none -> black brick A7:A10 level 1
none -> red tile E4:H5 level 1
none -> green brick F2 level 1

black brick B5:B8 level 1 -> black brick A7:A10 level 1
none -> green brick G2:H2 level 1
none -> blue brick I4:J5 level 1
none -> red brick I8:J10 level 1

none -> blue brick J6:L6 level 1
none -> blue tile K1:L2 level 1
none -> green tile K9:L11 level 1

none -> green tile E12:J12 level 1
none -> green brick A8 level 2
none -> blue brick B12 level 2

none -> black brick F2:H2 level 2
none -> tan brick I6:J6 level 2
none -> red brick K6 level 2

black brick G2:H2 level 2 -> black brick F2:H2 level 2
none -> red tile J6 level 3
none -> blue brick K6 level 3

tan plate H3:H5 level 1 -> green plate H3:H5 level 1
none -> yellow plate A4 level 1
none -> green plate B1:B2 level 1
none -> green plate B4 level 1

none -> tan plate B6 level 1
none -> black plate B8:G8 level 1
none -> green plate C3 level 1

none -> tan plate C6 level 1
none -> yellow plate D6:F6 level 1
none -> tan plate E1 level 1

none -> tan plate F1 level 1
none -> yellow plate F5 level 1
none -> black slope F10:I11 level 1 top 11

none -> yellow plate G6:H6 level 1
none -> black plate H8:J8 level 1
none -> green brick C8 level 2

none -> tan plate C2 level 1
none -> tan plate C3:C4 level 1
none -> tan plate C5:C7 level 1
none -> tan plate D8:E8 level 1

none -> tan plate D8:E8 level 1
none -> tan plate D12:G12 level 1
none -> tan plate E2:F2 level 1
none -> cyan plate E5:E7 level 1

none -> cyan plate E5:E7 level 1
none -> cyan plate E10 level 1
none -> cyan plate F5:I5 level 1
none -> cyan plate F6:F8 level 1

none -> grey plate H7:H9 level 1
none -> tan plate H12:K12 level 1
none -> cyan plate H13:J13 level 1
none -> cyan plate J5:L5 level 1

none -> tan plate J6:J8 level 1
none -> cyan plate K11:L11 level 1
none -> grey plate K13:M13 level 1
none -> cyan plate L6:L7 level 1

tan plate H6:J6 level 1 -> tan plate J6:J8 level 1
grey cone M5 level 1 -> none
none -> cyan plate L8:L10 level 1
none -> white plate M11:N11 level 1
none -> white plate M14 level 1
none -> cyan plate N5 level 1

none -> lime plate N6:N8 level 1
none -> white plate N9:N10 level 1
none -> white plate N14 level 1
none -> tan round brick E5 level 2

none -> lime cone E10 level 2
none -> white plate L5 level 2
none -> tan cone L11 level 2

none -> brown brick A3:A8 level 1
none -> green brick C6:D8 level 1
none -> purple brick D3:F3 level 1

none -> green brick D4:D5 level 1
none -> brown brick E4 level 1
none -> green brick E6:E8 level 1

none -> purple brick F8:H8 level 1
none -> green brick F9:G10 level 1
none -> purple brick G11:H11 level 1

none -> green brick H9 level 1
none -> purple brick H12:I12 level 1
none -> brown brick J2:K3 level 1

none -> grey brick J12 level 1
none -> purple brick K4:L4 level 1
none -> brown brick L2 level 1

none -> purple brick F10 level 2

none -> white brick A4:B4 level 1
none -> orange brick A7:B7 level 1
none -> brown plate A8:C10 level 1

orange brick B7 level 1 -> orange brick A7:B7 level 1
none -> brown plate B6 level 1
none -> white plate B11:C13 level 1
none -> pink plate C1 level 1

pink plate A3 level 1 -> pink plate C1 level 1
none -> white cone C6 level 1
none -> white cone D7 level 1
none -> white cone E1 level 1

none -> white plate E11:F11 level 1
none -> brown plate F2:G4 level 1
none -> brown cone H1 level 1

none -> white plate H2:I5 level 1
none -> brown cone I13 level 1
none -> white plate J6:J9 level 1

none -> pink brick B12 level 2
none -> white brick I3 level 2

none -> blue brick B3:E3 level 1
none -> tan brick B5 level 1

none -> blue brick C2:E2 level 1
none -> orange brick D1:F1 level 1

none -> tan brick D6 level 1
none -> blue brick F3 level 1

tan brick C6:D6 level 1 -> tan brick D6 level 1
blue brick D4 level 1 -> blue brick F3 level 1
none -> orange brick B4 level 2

_ _ _ _

→ Problem description
In the listing above, find the line holding "none -> white plate L5 level 2" and the line holding "none -> brown plate B6 level 1", then output those two lines and every line between them exactly.

→ Output for this task
none -> white plate L5 level 2
none -> tan cone L11 level 2

none -> brown brick A3:A8 level 1
none -> green brick C6:D8 level 1
none -> purple brick D3:F3 level 1

none -> green brick D4:D5 level 1
none -> brown brick E4 level 1
none -> green brick E6:E8 level 1

none -> purple brick F8:H8 level 1
none -> green brick F9:G10 level 1
none -> purple brick G11:H11 level 1

none -> green brick H9 level 1
none -> purple brick H12:I12 level 1
none -> brown brick J2:K3 level 1

none -> grey brick J12 level 1
none -> purple brick K4:L4 level 1
none -> brown brick L2 level 1

none -> purple brick F10 level 2

none -> white brick A4:B4 level 1
none -> orange brick A7:B7 level 1
none -> brown plate A8:C10 level 1

orange brick B7 level 1 -> orange brick A7:B7 level 1
none -> brown plate B6 level 1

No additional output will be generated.